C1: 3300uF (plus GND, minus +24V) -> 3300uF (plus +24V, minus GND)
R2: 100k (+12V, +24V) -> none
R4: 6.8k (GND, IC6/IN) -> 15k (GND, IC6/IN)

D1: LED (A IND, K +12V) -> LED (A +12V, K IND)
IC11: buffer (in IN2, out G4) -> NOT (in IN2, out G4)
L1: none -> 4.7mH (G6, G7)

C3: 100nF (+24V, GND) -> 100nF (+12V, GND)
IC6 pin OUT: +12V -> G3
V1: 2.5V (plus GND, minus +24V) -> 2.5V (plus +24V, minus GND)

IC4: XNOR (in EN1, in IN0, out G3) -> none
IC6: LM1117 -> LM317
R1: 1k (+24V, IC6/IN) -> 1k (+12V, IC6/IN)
...
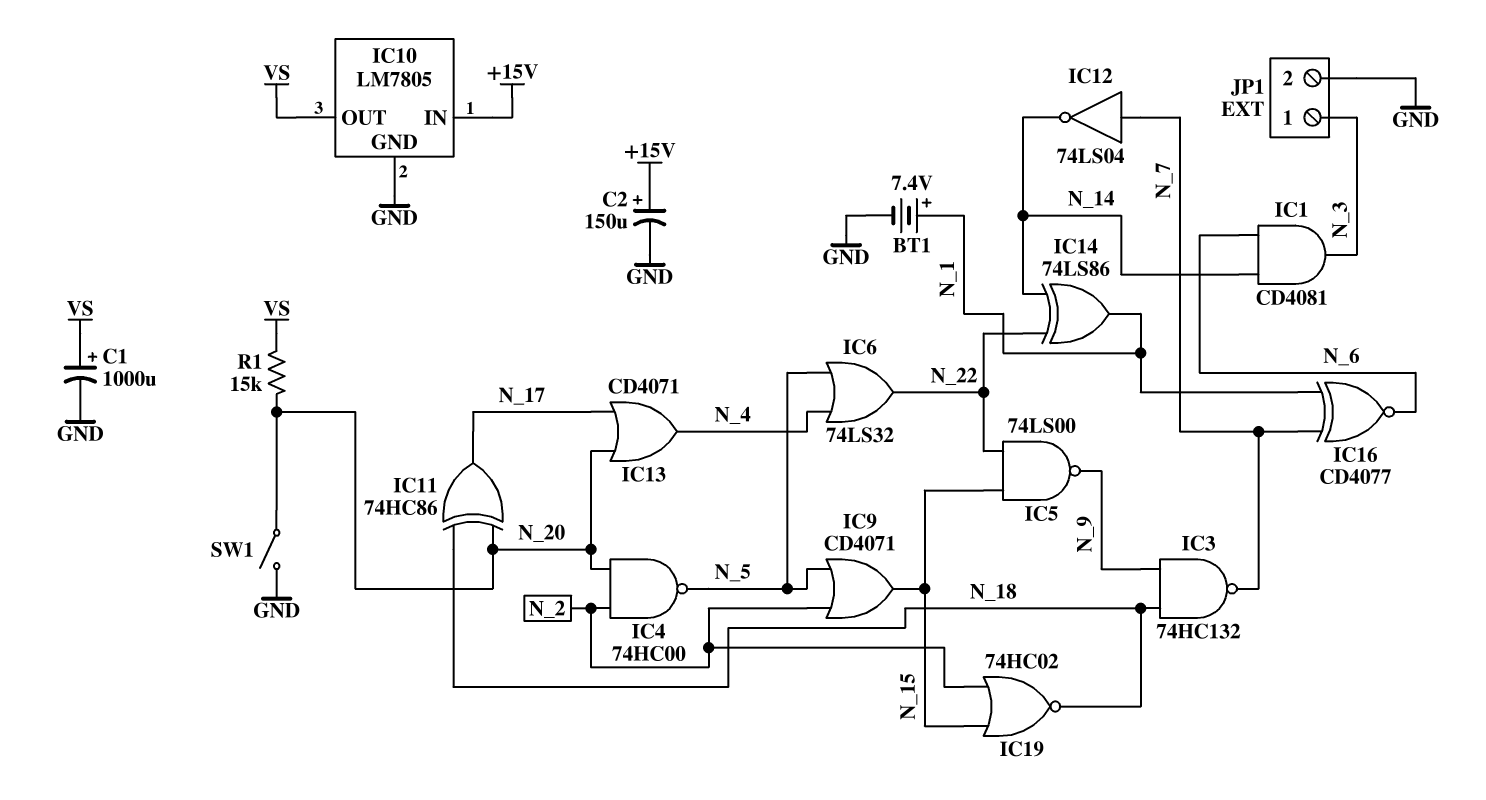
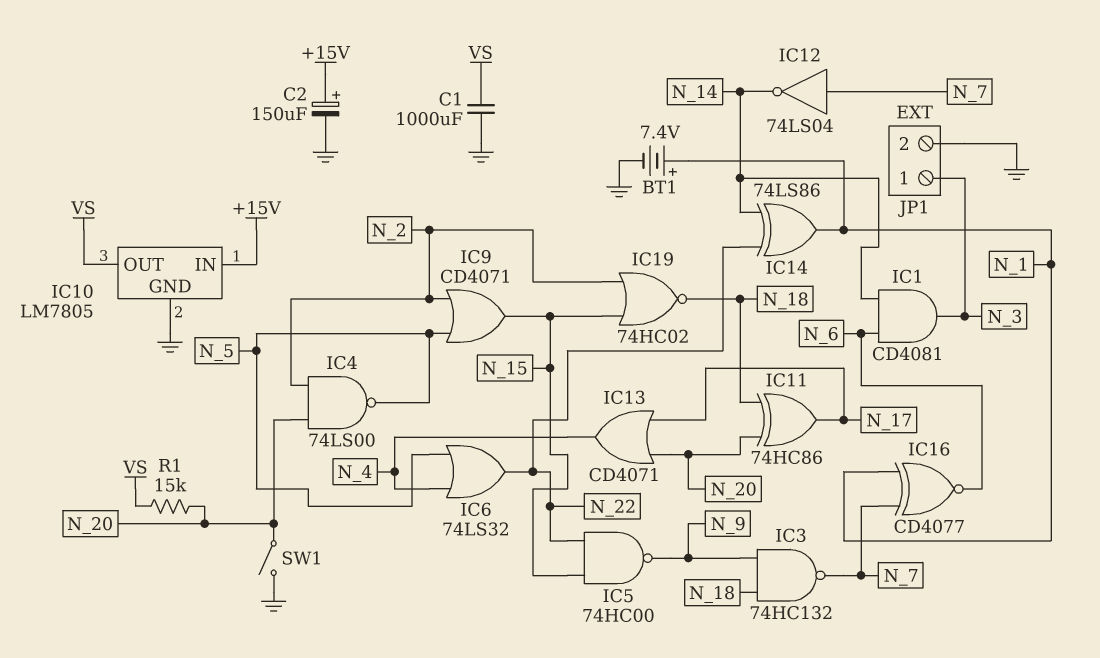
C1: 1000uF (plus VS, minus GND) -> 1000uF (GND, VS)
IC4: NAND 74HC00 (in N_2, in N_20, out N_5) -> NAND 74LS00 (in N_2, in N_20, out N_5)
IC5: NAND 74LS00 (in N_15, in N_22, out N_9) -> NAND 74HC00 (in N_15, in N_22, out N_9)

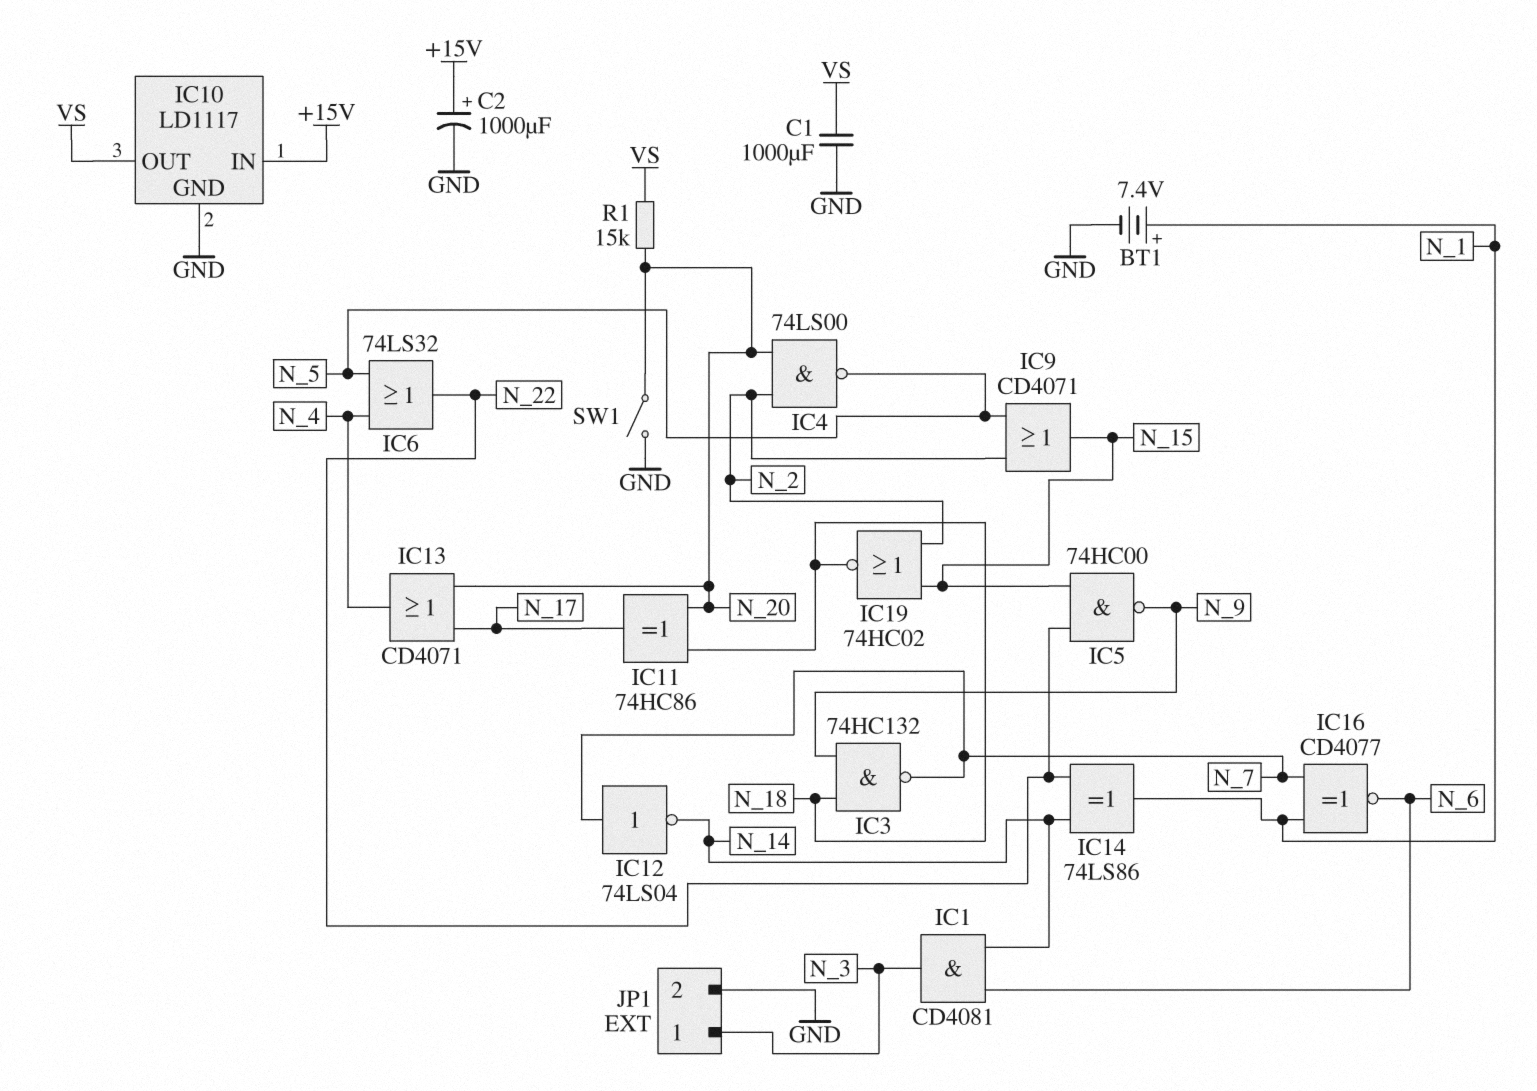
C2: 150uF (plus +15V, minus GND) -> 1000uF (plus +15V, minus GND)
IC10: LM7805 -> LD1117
==
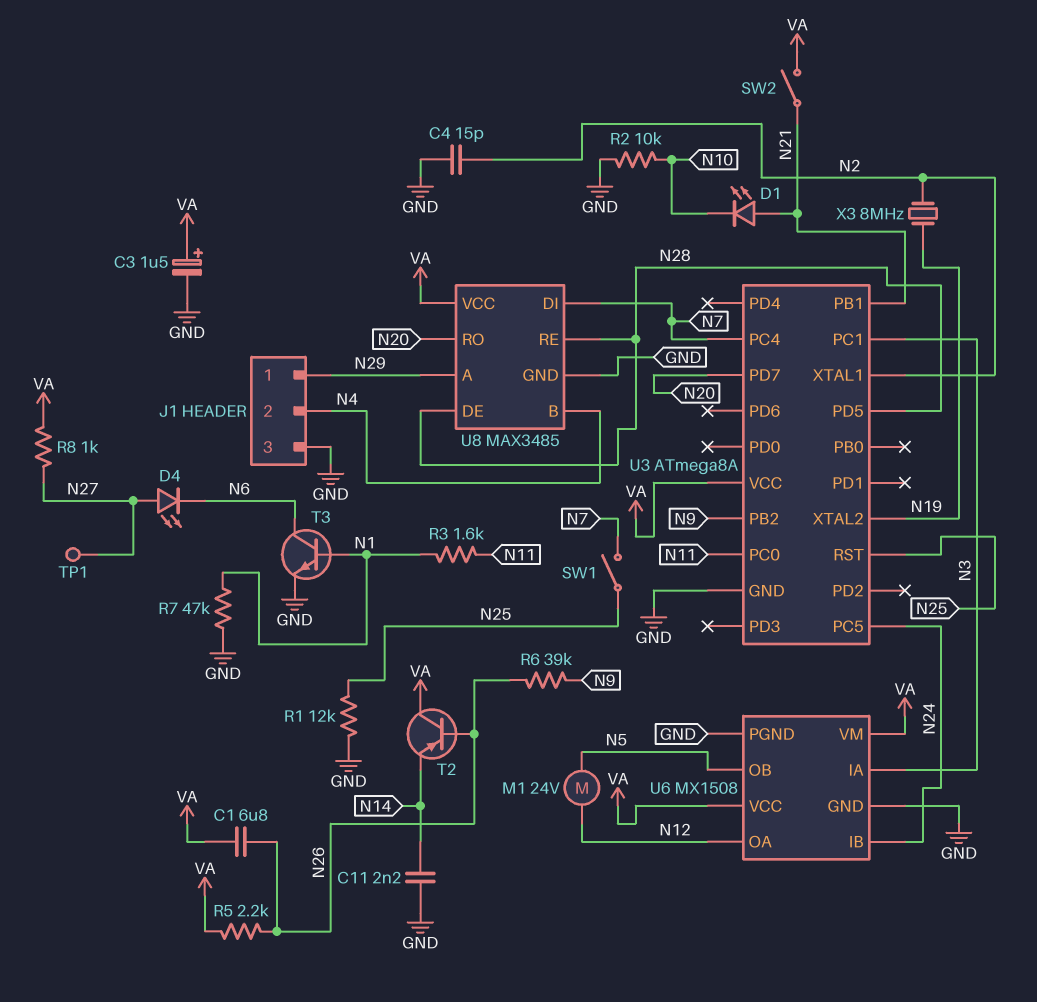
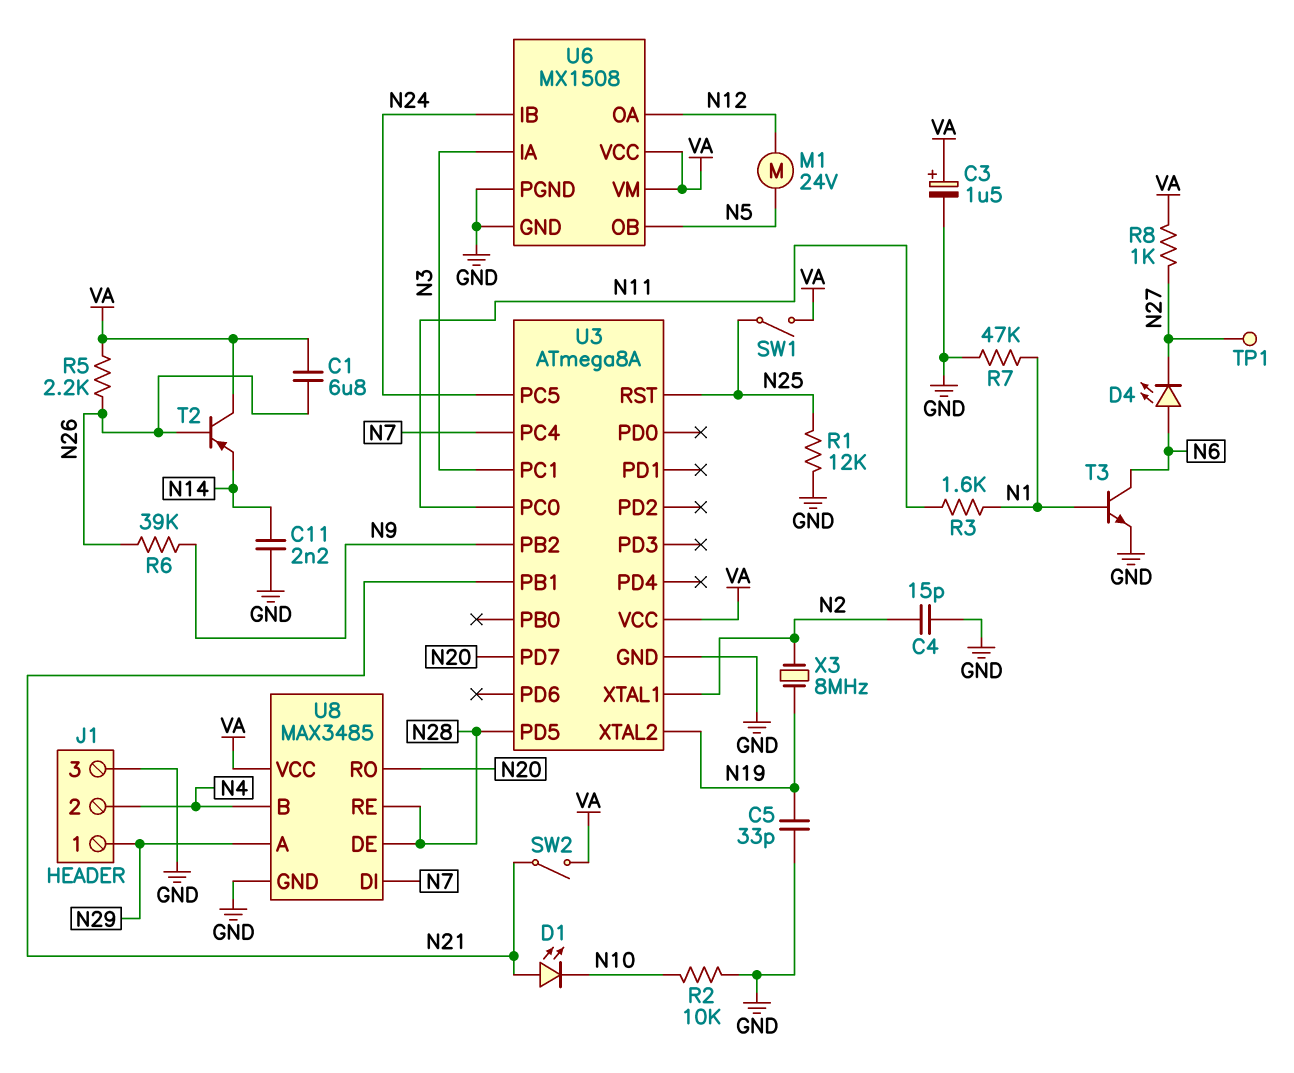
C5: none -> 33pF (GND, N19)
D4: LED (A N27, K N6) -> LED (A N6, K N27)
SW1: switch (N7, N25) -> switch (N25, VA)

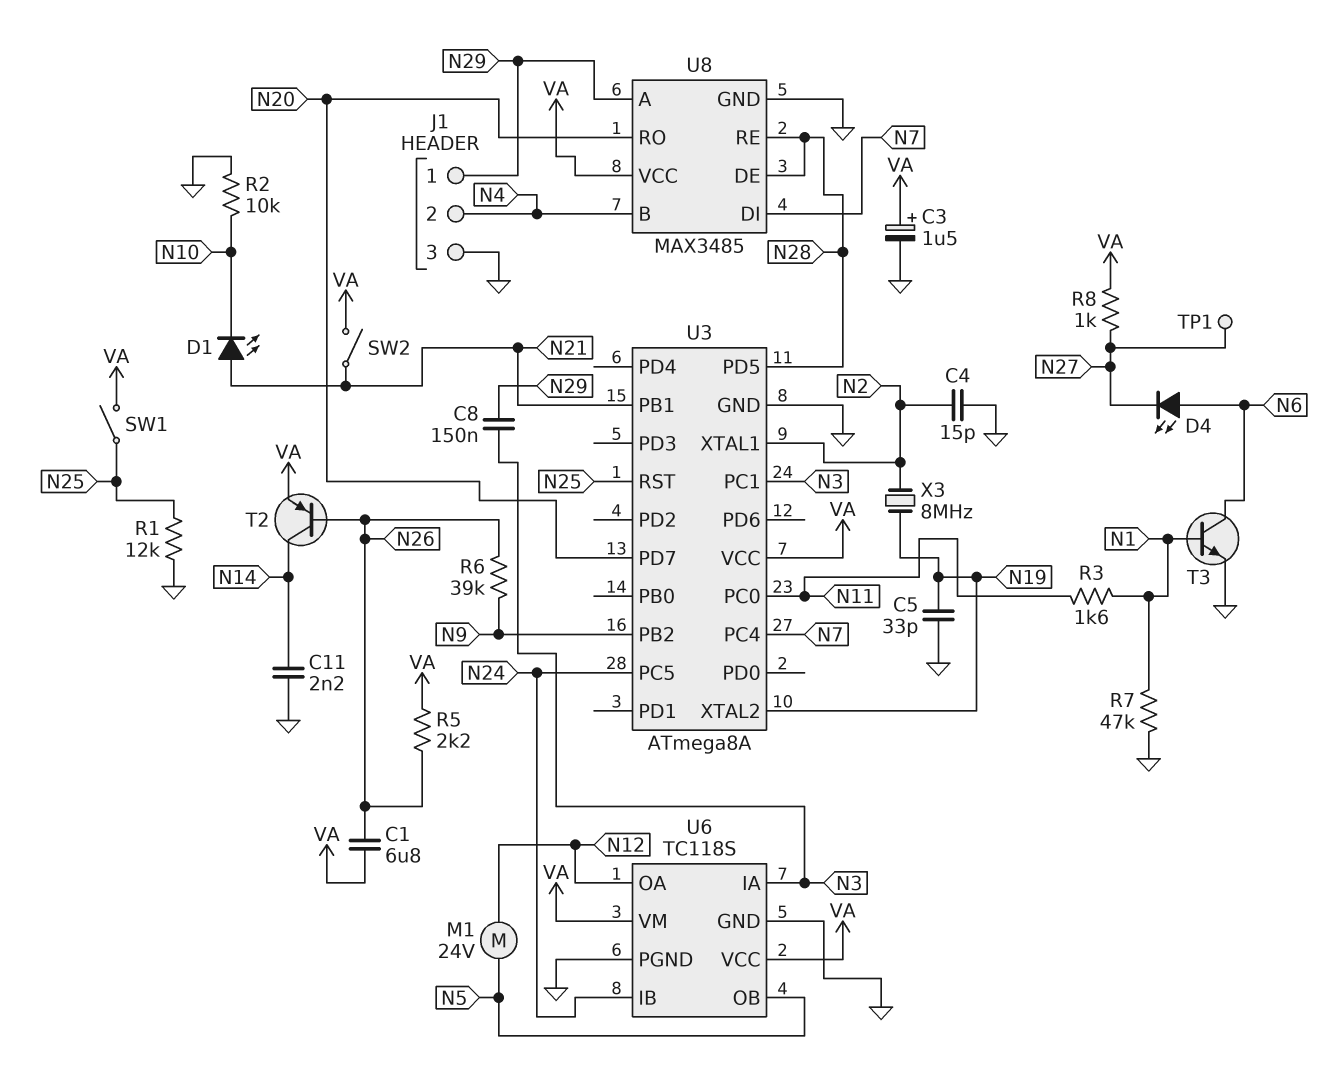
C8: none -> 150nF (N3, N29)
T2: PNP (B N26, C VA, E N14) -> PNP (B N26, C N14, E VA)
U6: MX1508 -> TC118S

> _Task statement_:
Lines of the material may hold the string "none". Copy each one that does.

> _Task solution_:
R2: 100k (+12V, +24V) -> none
L1: none -> 4.7mH (G6, G7)
IC4: XNOR (in EN1, in IN0, out G3) -> none
C5: none -> 33pF (GND, N19)
C8: none -> 150nF (N3, N29)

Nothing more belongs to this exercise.